## YOUR OBJECTIVE
Go over the entries below line by line, copying each one that contains the word "AGND".

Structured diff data
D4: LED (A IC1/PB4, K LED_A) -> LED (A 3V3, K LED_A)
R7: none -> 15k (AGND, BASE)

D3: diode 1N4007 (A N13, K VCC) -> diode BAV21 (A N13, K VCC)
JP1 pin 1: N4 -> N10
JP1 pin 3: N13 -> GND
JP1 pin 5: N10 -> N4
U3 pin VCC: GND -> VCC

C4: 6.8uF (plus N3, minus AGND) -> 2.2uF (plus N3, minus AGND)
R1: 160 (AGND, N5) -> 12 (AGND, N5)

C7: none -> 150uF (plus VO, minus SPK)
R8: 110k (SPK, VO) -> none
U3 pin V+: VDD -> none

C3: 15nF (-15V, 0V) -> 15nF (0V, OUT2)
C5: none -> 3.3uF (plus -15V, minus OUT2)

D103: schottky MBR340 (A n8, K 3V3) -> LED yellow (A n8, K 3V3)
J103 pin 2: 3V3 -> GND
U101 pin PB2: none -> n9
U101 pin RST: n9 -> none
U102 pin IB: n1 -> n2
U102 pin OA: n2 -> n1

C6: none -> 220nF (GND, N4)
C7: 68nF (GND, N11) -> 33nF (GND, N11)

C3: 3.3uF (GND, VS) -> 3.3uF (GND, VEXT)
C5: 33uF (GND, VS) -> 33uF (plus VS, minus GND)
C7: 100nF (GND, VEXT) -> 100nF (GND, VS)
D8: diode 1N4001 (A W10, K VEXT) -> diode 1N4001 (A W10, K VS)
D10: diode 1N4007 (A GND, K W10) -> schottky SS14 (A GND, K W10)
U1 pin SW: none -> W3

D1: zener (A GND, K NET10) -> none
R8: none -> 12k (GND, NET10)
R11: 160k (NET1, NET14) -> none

## COMPLETED EXERCISE
R7: none -> 15k (AGND, BASE)
C4: 6.8uF (plus N3, minus AGND) -> 2.2uF (plus N3, minus AGND)
R1: 160 (AGND, N5) -> 12 (AGND, N5)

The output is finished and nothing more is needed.